*** Opening Task inputs ***
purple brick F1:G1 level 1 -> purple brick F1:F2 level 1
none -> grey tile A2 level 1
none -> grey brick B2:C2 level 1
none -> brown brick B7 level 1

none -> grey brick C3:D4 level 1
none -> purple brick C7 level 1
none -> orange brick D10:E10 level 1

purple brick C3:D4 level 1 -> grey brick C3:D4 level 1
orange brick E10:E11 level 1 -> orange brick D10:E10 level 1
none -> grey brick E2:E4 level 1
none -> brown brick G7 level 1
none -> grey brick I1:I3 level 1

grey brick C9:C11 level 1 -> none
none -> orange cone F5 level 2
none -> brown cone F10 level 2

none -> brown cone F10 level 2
*** Closing Task inputs ***
*** Opening Task inputs ***
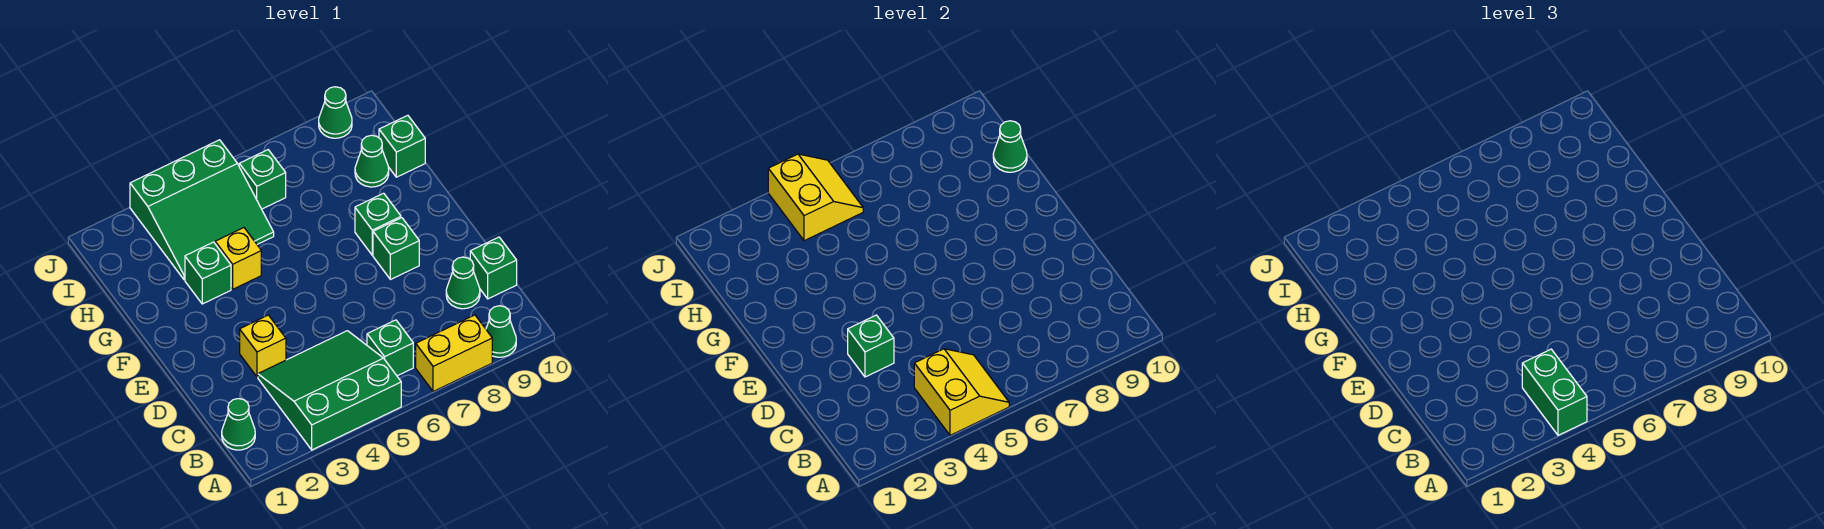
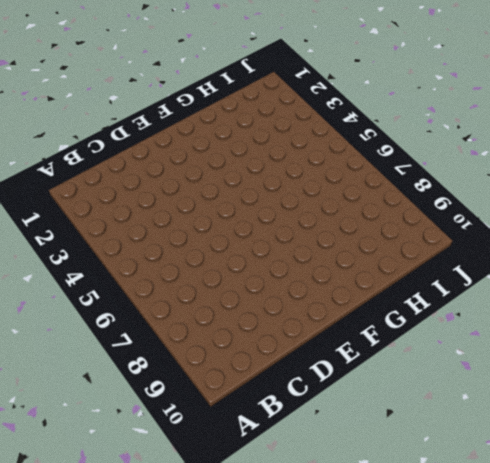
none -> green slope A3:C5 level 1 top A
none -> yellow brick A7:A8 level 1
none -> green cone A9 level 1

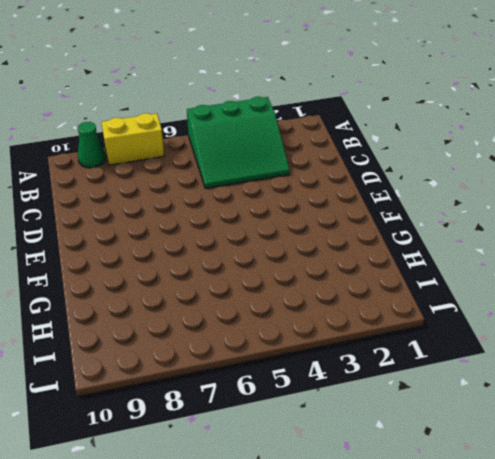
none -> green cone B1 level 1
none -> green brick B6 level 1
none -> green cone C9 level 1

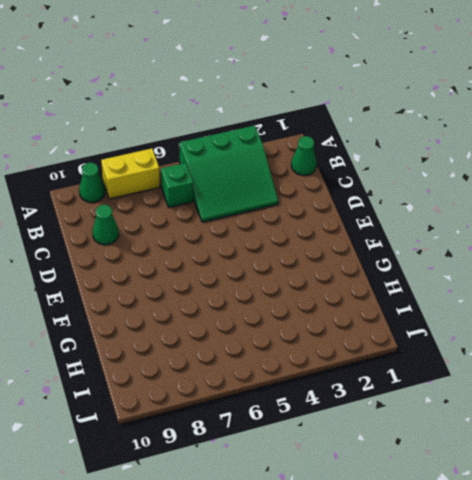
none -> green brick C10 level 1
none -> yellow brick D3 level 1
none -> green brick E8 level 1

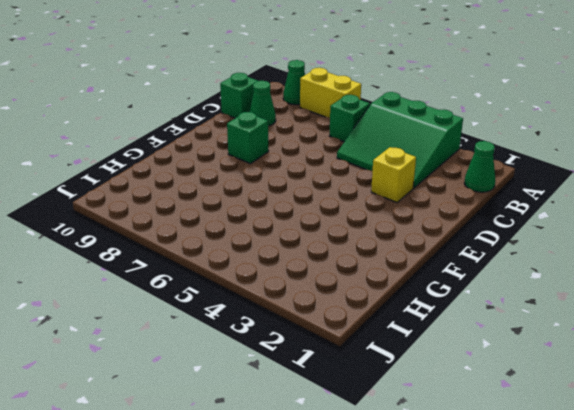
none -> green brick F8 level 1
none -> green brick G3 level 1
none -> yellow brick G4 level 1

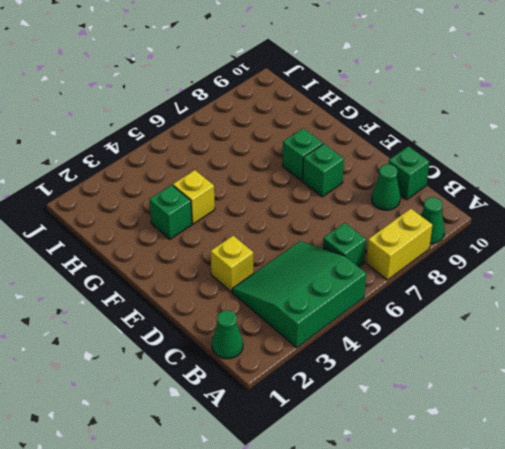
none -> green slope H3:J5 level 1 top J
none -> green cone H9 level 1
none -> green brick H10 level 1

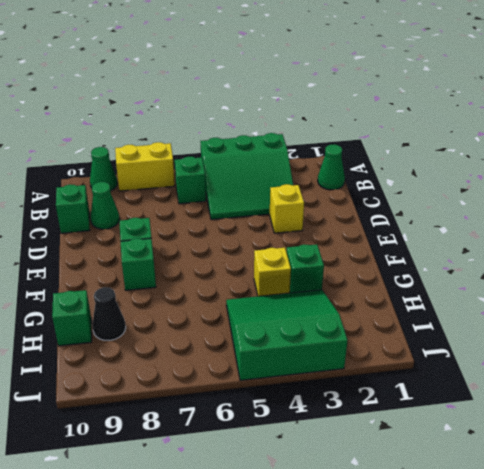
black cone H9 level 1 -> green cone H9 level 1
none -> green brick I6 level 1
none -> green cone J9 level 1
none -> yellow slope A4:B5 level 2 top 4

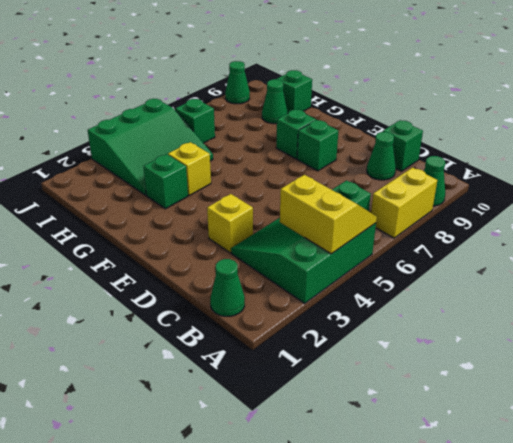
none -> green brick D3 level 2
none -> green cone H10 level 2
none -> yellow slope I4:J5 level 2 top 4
*** Closing Task inputs ***
● **Your assignment**: Output only the lines above from the one containing "none -> green brick H10 level 1" to the one containing "none -> green cone H10 level 2", both included, exactly as written and with no pictures.

● **Output below**:
none -> green brick H10 level 1

black cone H9 level 1 -> green cone H9 level 1
none -> green brick I6 level 1
none -> green cone J9 level 1
none -> yellow slope A4:B5 level 2 top 4

none -> green brick D3 level 2
none -> green cone H10 level 2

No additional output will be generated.